## WHAT YOU ARE ASKED TO DO
Find each line in the records below that contains the string "with" and copy those lines. Uppercase and lowercase must match.

## DATA SECTION
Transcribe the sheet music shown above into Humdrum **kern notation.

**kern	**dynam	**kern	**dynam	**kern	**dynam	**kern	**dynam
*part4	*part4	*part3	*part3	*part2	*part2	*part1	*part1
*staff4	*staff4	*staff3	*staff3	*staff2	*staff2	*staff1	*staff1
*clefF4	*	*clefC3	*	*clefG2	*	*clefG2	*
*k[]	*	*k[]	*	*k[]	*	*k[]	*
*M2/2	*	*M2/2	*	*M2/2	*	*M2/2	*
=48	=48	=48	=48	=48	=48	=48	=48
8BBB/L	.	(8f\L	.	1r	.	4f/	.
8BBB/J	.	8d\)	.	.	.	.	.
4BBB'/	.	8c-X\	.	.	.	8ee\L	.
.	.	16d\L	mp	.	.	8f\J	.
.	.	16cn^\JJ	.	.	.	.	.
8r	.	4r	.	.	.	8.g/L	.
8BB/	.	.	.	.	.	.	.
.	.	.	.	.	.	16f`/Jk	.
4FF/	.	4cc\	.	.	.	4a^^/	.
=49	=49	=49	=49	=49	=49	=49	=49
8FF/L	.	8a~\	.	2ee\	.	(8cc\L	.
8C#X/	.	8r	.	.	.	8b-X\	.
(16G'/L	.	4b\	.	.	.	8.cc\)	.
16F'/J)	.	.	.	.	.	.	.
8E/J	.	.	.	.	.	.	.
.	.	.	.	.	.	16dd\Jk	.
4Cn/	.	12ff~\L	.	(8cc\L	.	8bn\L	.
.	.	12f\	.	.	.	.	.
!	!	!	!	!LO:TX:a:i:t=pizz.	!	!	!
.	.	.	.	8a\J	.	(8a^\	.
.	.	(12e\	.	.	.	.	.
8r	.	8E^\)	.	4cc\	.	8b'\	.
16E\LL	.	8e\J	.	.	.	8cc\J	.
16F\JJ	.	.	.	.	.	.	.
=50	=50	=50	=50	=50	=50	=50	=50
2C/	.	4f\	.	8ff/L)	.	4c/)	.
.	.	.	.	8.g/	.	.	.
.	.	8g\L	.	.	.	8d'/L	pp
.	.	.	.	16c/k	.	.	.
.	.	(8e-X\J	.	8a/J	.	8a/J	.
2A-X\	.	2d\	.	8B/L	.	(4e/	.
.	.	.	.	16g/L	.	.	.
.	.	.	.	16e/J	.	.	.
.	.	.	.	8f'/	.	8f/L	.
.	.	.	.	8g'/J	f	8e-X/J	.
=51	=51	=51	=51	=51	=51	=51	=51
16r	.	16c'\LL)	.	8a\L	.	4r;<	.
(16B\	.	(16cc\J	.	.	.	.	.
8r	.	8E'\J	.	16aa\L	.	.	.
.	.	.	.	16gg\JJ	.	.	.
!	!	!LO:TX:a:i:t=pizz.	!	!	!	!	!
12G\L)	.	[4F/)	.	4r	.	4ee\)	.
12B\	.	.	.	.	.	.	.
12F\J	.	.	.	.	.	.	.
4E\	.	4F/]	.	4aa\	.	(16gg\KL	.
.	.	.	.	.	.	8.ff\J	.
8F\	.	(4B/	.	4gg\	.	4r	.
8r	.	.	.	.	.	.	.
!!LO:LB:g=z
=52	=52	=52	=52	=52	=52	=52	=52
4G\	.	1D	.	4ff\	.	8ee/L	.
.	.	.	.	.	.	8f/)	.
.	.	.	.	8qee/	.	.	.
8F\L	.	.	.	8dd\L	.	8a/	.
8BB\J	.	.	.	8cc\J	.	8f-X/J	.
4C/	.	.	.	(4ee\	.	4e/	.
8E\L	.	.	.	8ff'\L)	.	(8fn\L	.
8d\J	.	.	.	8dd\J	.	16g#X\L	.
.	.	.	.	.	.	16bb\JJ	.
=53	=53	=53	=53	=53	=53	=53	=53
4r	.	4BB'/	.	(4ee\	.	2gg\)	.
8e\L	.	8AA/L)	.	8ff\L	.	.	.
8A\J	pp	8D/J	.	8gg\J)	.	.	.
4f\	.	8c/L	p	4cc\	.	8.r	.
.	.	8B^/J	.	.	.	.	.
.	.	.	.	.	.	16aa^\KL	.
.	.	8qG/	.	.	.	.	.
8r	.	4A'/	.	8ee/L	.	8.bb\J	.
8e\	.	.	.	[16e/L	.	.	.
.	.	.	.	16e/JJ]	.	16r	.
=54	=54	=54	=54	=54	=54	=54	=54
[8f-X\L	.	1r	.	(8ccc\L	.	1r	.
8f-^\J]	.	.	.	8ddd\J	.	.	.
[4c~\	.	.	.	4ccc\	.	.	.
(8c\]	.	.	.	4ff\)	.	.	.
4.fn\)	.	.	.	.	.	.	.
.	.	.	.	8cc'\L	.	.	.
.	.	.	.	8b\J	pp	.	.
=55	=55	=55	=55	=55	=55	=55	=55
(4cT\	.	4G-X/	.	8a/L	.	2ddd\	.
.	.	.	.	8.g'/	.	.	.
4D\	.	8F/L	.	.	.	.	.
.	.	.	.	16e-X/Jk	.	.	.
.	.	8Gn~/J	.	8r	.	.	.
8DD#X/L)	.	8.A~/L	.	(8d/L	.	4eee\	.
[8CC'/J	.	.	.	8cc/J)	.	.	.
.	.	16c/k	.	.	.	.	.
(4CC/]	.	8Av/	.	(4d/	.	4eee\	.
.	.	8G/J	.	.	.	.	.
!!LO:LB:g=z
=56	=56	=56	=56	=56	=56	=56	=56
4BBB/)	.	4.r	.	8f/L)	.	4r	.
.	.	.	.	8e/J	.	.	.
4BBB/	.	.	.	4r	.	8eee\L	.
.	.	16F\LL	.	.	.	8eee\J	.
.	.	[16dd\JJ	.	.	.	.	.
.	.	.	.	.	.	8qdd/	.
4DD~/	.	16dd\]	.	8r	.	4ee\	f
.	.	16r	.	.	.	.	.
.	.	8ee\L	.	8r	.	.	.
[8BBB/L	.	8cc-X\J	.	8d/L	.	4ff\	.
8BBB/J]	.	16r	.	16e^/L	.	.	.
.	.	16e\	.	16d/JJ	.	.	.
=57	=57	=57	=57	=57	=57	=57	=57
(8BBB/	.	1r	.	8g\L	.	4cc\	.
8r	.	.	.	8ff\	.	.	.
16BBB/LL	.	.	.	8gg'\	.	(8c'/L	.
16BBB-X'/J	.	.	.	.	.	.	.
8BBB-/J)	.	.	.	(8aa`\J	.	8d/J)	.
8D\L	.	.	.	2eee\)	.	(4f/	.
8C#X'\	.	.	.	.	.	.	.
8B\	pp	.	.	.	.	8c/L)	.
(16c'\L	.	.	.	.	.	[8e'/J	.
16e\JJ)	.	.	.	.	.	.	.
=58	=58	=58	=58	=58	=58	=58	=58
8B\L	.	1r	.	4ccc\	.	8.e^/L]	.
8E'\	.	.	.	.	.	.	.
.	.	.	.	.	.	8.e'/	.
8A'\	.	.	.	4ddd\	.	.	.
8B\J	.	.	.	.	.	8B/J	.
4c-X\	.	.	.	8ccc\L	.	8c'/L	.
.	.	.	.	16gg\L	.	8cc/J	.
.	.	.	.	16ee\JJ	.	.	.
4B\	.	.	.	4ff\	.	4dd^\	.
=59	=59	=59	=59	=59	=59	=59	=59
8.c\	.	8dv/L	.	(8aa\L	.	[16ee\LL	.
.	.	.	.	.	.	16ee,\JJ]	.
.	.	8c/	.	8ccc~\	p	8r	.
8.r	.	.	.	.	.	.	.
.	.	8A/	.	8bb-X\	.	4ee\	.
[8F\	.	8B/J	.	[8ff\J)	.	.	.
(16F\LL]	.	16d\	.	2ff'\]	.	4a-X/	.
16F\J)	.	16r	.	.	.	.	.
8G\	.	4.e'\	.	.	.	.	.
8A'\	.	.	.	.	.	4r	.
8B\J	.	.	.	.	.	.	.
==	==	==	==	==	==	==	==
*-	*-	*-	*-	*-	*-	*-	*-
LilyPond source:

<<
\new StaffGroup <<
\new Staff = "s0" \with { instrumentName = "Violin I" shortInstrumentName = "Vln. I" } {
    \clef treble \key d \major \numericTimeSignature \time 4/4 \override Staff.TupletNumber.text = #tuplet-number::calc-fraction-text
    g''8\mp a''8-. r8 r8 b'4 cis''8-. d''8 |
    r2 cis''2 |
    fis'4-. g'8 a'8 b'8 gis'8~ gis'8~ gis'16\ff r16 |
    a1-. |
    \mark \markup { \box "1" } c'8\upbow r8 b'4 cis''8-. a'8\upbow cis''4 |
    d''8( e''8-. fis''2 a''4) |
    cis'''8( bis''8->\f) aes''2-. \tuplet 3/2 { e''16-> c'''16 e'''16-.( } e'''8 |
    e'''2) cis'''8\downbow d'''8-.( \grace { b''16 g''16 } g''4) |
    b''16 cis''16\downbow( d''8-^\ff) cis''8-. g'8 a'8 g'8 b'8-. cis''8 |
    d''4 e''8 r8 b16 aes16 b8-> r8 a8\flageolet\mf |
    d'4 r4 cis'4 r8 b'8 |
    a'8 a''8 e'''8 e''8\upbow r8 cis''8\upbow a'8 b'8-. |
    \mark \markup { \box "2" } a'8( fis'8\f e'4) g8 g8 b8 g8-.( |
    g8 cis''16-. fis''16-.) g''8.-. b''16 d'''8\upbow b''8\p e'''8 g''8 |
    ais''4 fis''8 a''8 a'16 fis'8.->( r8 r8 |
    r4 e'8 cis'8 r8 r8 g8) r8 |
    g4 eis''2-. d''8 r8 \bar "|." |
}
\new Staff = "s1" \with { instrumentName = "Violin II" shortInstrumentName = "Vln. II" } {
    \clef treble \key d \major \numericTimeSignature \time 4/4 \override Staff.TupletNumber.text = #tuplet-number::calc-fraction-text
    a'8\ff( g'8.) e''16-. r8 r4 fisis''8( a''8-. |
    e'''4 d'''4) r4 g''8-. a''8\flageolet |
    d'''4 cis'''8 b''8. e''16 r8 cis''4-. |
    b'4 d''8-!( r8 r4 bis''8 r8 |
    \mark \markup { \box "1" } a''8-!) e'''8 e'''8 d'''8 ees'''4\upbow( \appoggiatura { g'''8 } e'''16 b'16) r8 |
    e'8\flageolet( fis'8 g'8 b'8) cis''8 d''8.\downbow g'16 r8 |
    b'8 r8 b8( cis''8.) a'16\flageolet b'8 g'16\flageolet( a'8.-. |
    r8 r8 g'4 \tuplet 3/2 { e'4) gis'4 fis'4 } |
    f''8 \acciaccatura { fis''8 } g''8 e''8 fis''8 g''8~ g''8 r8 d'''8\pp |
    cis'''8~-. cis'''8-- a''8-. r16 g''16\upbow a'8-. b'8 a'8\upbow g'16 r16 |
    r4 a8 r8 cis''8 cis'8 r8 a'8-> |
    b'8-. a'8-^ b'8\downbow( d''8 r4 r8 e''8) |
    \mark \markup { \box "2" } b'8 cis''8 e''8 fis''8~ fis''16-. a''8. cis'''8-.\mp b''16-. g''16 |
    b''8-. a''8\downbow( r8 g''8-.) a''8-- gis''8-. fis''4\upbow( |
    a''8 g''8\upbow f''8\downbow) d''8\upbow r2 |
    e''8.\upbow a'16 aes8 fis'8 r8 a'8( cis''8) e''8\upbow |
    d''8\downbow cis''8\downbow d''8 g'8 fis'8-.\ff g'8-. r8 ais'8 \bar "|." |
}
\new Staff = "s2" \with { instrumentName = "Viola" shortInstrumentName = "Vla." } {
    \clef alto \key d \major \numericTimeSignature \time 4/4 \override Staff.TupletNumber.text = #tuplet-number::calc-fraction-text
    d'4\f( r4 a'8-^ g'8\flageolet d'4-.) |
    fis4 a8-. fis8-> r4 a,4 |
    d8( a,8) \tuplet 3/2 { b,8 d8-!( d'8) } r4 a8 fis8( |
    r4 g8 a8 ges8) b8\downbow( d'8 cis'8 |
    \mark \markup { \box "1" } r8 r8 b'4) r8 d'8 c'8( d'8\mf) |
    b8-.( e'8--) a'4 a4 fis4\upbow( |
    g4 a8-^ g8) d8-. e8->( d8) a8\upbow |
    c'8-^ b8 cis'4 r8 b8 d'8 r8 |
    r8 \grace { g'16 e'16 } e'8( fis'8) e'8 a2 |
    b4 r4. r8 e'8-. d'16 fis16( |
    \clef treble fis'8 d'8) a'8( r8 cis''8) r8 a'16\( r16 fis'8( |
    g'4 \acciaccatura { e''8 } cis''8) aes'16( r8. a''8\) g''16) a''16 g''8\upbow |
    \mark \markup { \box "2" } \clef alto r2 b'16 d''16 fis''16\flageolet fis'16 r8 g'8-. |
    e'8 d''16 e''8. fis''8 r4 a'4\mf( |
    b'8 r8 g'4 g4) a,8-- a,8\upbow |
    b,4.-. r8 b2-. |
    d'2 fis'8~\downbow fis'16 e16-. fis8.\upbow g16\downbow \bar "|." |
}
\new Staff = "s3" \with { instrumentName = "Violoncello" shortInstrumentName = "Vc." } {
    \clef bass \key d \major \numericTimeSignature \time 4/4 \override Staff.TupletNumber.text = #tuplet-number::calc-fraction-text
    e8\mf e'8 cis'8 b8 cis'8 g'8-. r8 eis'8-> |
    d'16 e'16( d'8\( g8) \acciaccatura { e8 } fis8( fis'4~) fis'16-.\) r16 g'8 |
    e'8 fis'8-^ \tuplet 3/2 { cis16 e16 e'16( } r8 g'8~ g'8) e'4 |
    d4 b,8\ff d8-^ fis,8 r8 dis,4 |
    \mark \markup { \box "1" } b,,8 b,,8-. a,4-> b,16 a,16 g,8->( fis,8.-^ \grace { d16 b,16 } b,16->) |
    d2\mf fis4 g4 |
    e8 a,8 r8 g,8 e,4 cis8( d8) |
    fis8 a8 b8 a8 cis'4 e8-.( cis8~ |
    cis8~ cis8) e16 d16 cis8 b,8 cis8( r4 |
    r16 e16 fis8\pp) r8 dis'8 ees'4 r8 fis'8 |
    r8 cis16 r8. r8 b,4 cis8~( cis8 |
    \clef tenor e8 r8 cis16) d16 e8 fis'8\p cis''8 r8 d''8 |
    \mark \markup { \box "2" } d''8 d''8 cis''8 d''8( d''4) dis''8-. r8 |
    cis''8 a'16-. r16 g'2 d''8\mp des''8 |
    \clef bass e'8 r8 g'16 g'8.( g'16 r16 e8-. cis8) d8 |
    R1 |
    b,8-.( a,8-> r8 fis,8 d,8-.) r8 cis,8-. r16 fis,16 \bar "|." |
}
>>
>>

## EXERCISE SOLUTION
\new Staff = "s0" \with { instrumentName = "Violin I" shortInstrumentName = "Vln. I" } {
\new Staff = "s1" \with { instrumentName = "Violin II" shortInstrumentName = "Vln. II" } {
\new Staff = "s2" \with { instrumentName = "Viola" shortInstrumentName = "Vla." } {
\new Staff = "s3" \with { instrumentName = "Violoncello" shortInstrumentName = "Vc." } {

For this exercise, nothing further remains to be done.